> _Work task_
Only lines that contain the word "minus" are to be returned from the data below.

Records from a dataset:
****************************************

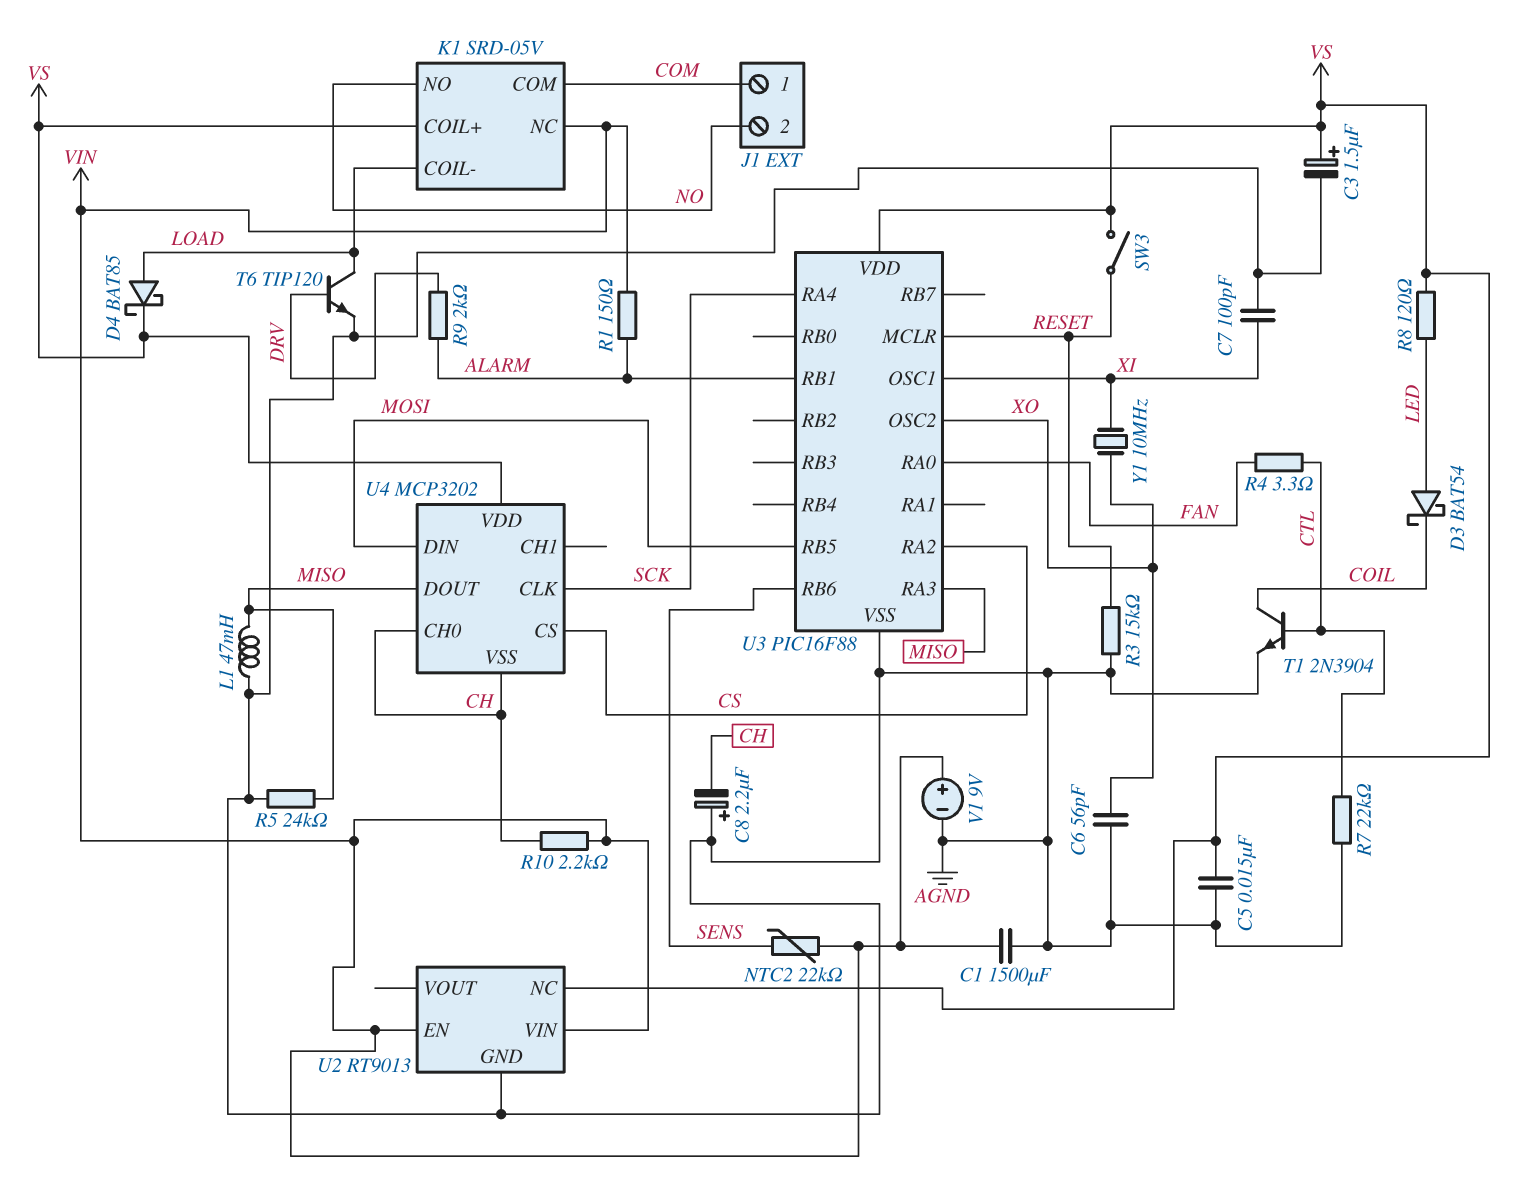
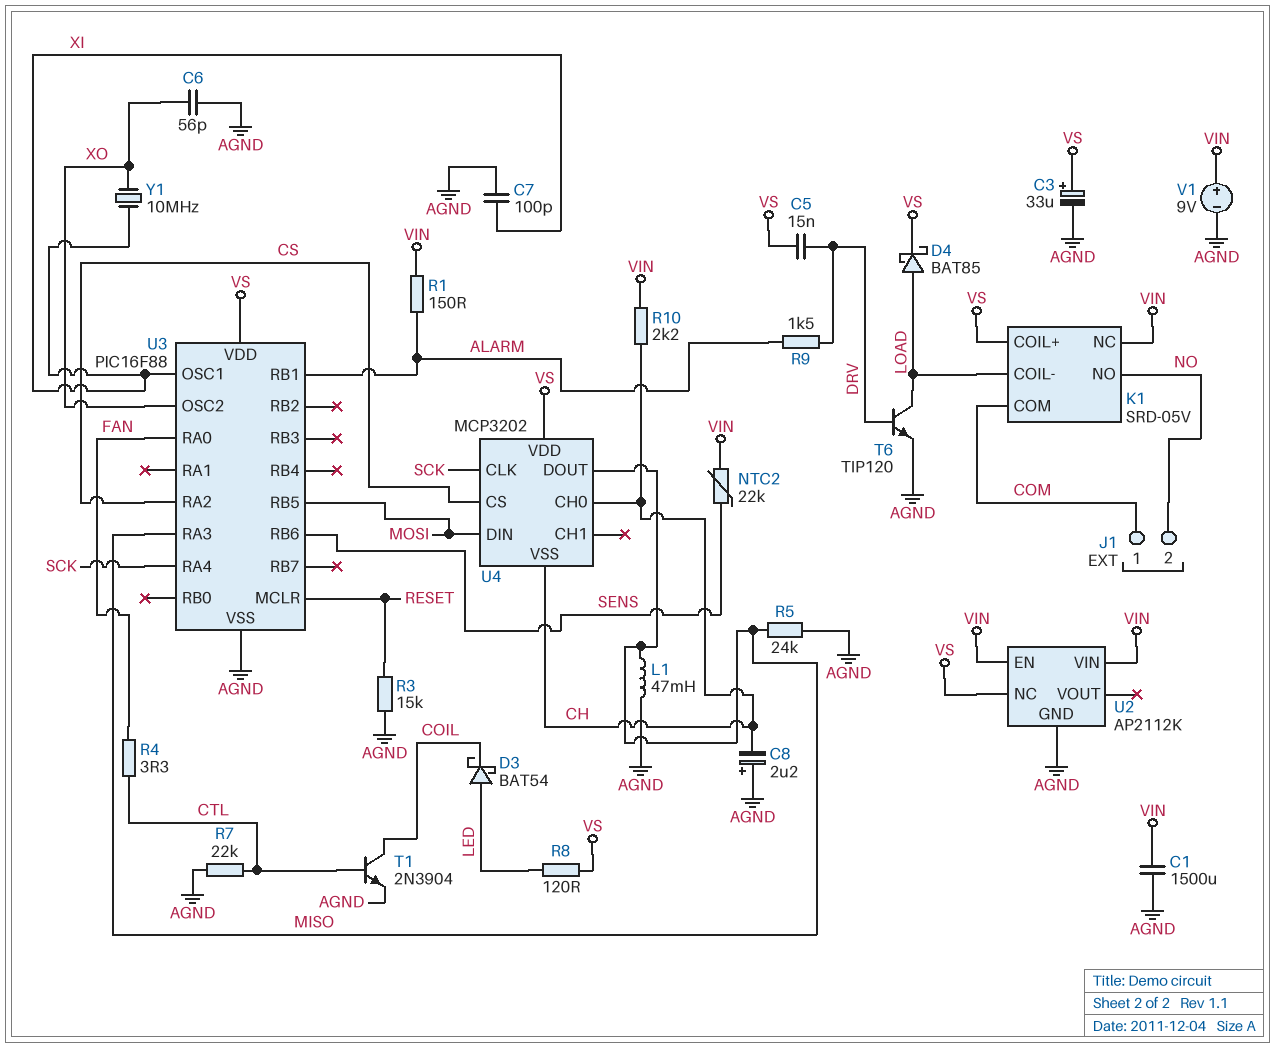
C3: 1.5uF (plus VS, minus AGND) -> 33uF (plus VS, minus AGND)
C5: 15nF (AGND, VS) -> 15nF (DRV, VS)
R9: 2k (ALARM, DRV) -> 1.5k (ALARM, DRV)
SW3: switch (RESET, VS) -> none
U2: RT9013 -> AP2112K

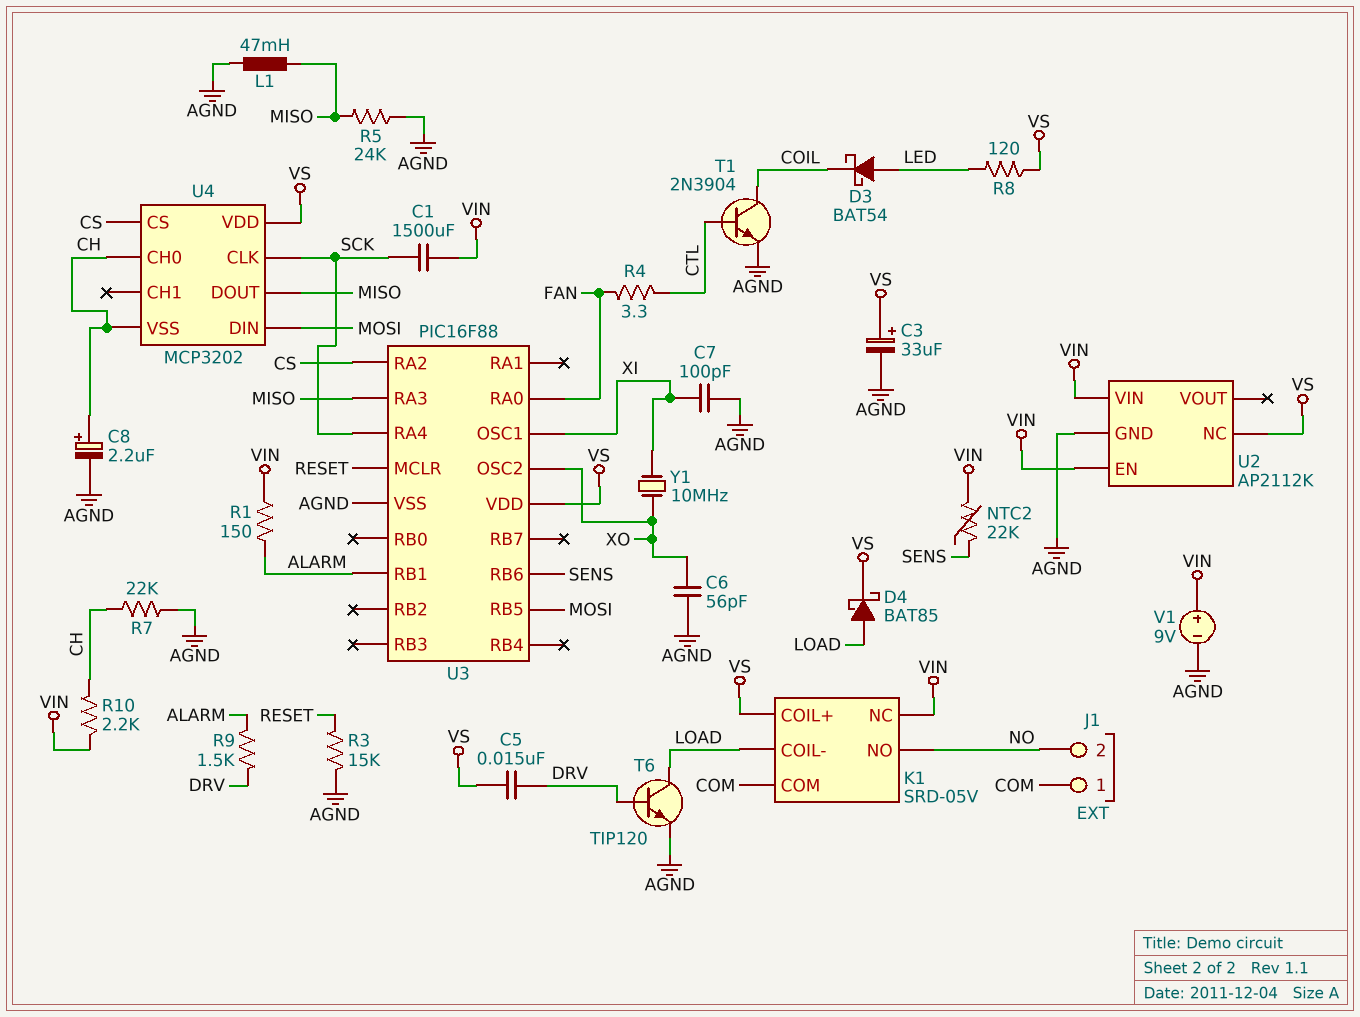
C1: 1500uF (AGND, VIN) -> 1500uF (SCK, VIN)
C8: 2.2uF (plus AGND, minus CH) -> 2.2uF (plus CH, minus AGND)
R7: 22k (AGND, CTL) -> 22k (AGND, CH)

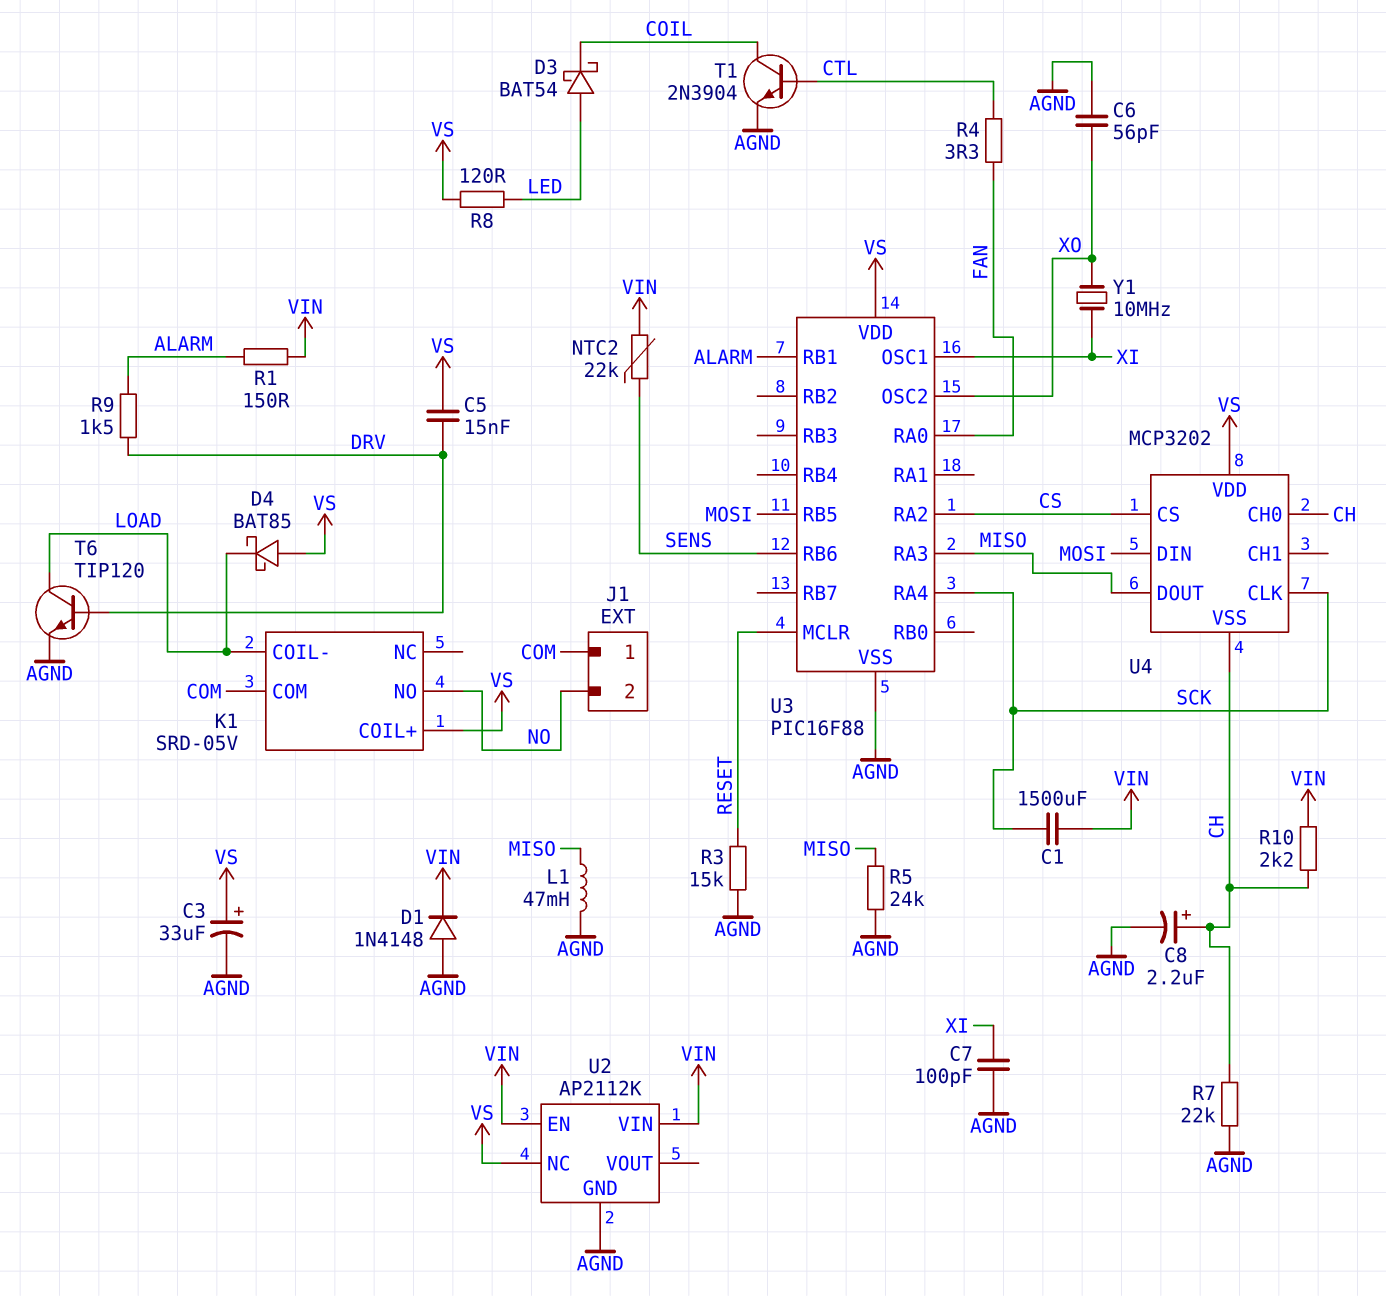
D1: none -> diode 1N4148 (A AGND, K VIN)
D4: schottky BAT85 (A LOAD, K VS) -> schottky BAT85 (A VS, K LOAD)
K1 pin NC: VIN -> none
V1: 9V (plus VIN, minus AGND) -> none

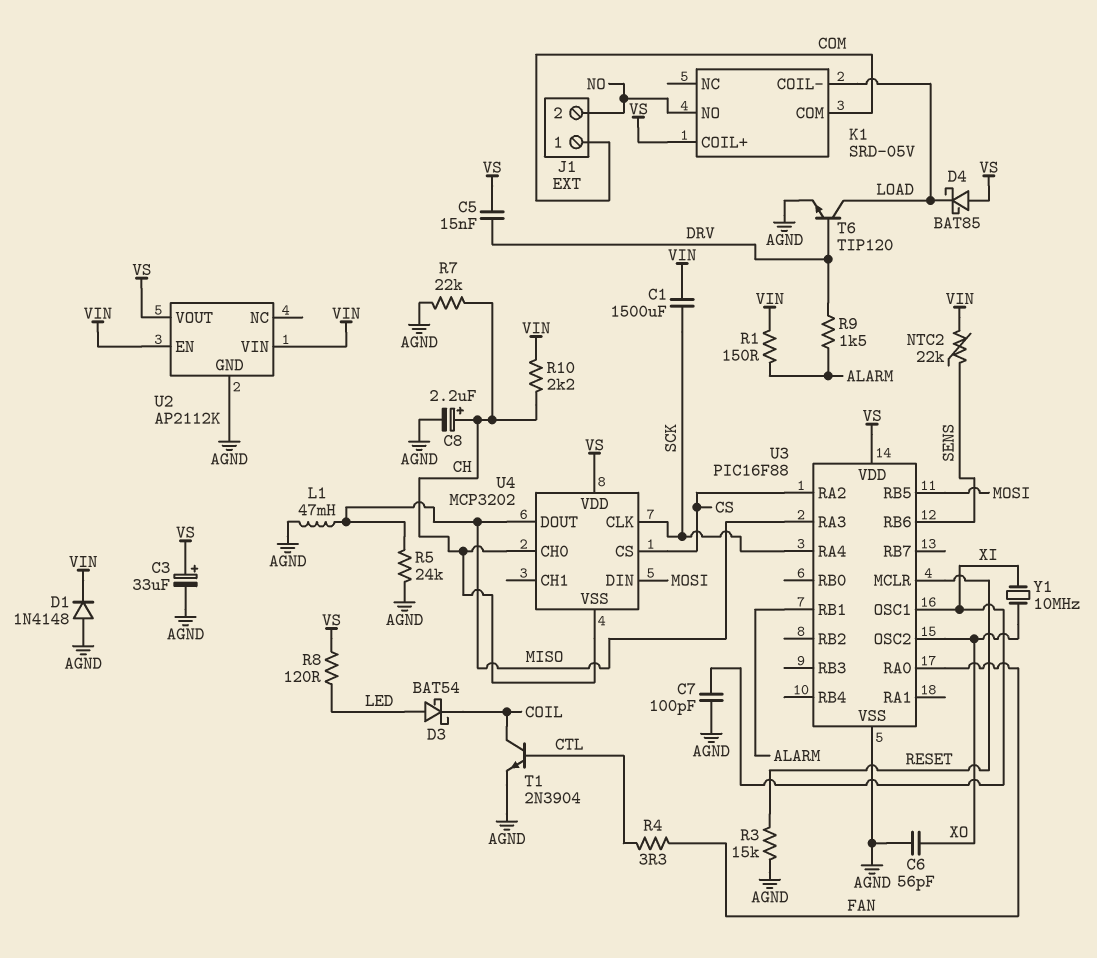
U2 pin NC: VS -> none
U2 pin VOUT: none -> VS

****************************************

> _Your response_
C3: 1.5uF (plus VS, minus AGND) -> 33uF (plus VS, minus AGND)
C8: 2.2uF (plus AGND, minus CH) -> 2.2uF (plus CH, minus AGND)
V1: 9V (plus VIN, minus AGND) -> none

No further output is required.